> [GOAL OF THE EXERCISE]
Find how many lines of the following entries contain "plus". Reply with the number alone.

> [DATA EXCERPTS]

========

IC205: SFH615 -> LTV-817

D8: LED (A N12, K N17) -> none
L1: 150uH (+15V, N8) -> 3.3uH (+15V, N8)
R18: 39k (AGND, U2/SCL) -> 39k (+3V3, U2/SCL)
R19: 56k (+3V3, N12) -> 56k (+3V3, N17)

========

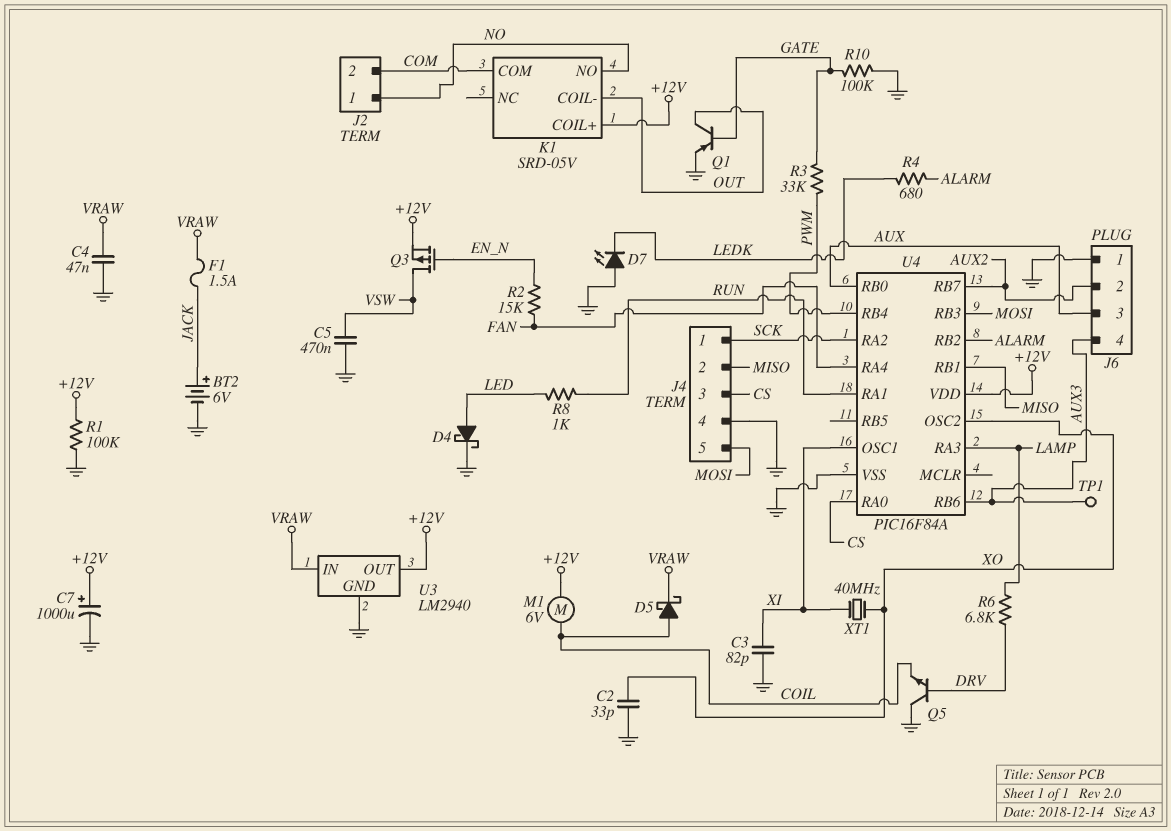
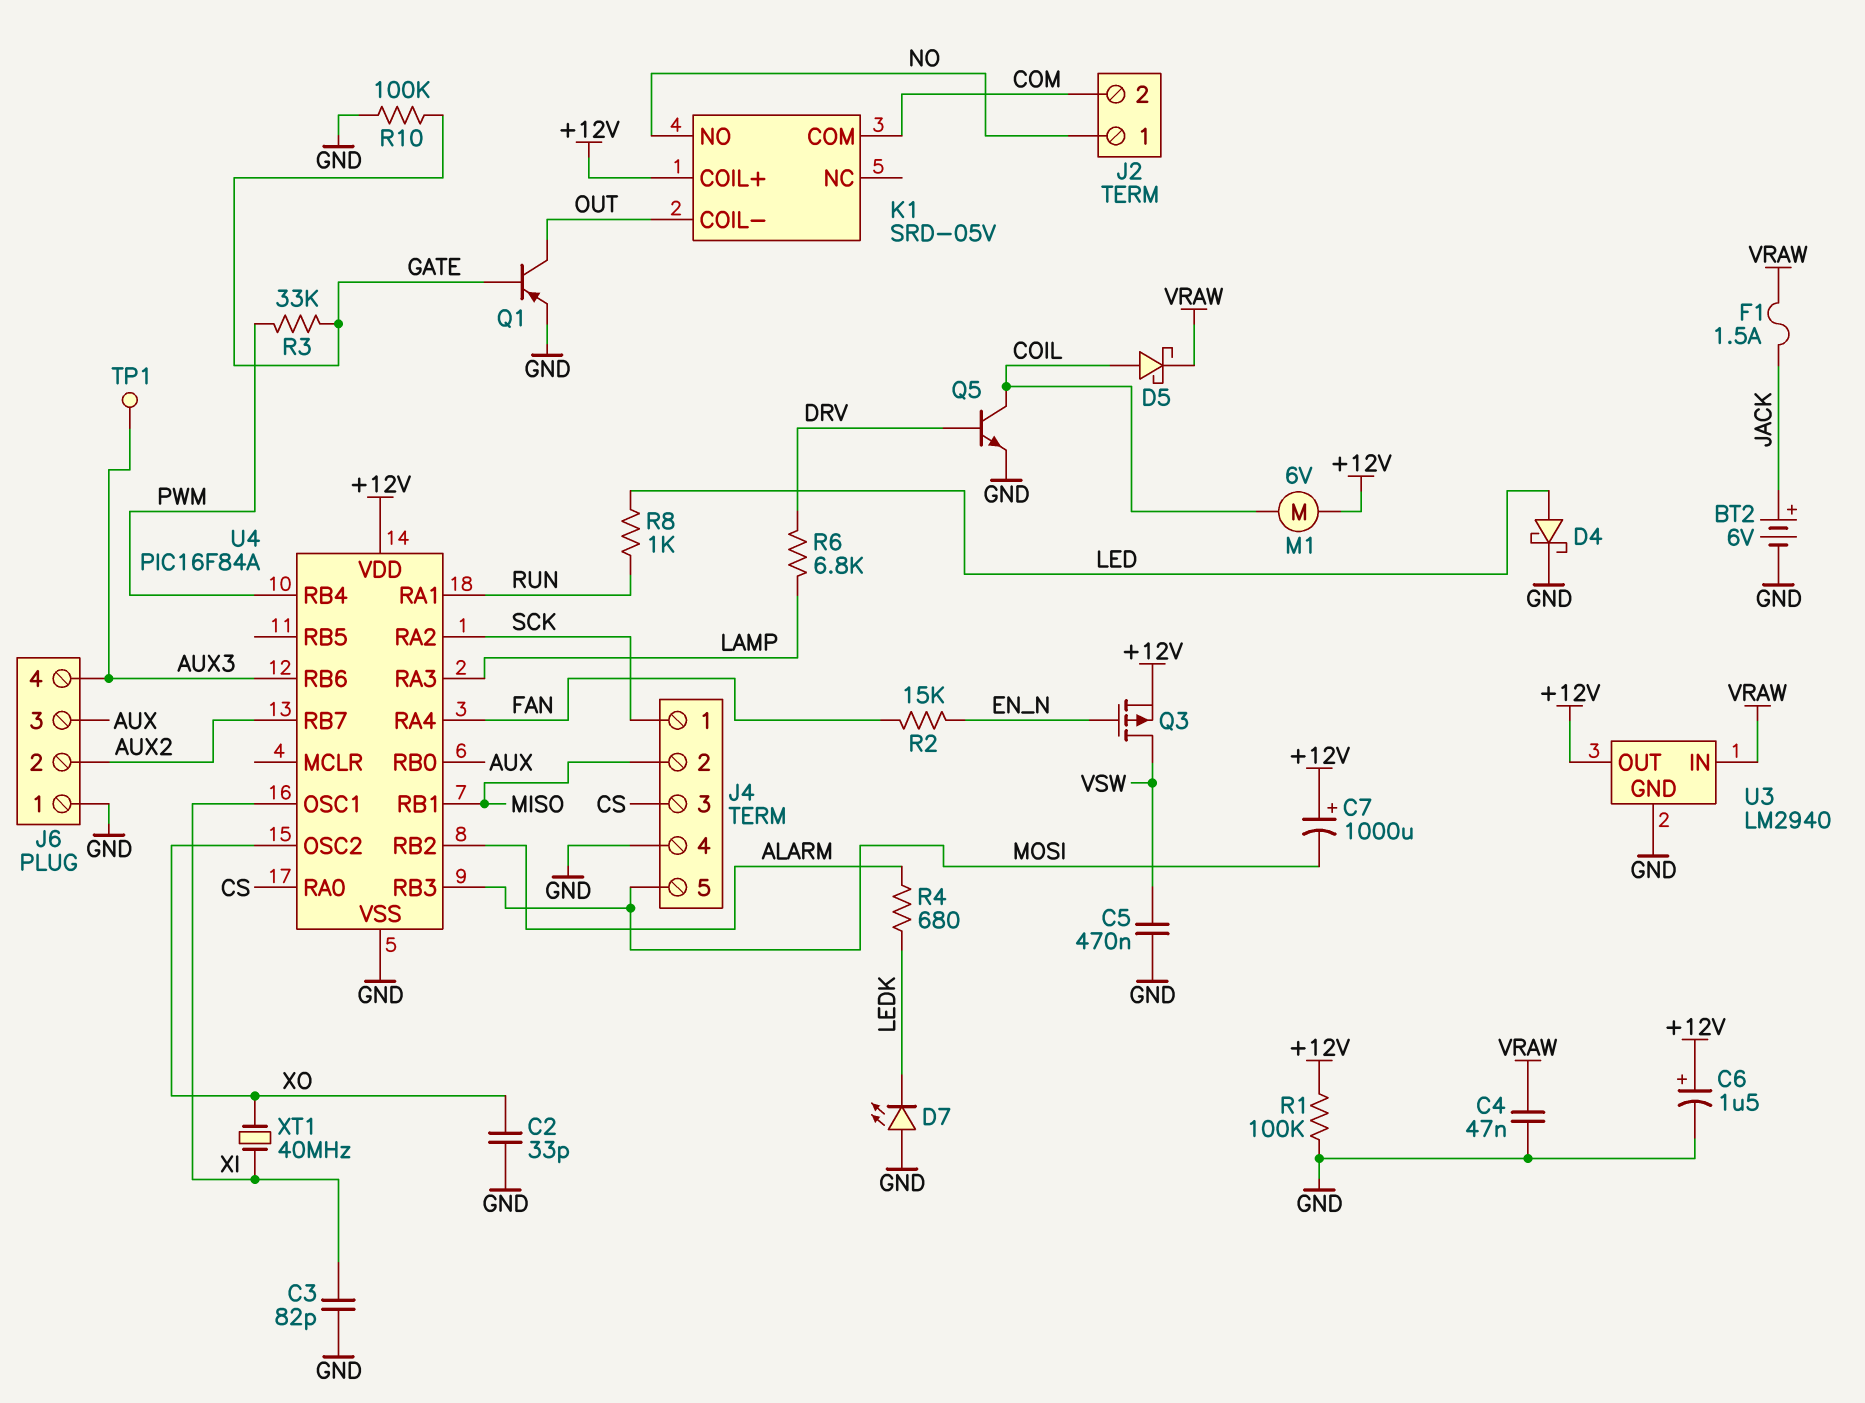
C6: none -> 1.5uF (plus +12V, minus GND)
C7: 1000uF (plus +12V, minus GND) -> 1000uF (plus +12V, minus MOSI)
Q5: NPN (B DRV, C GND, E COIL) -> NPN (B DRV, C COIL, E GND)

========

> [ANSWER FOR THIS EXERCISE]
2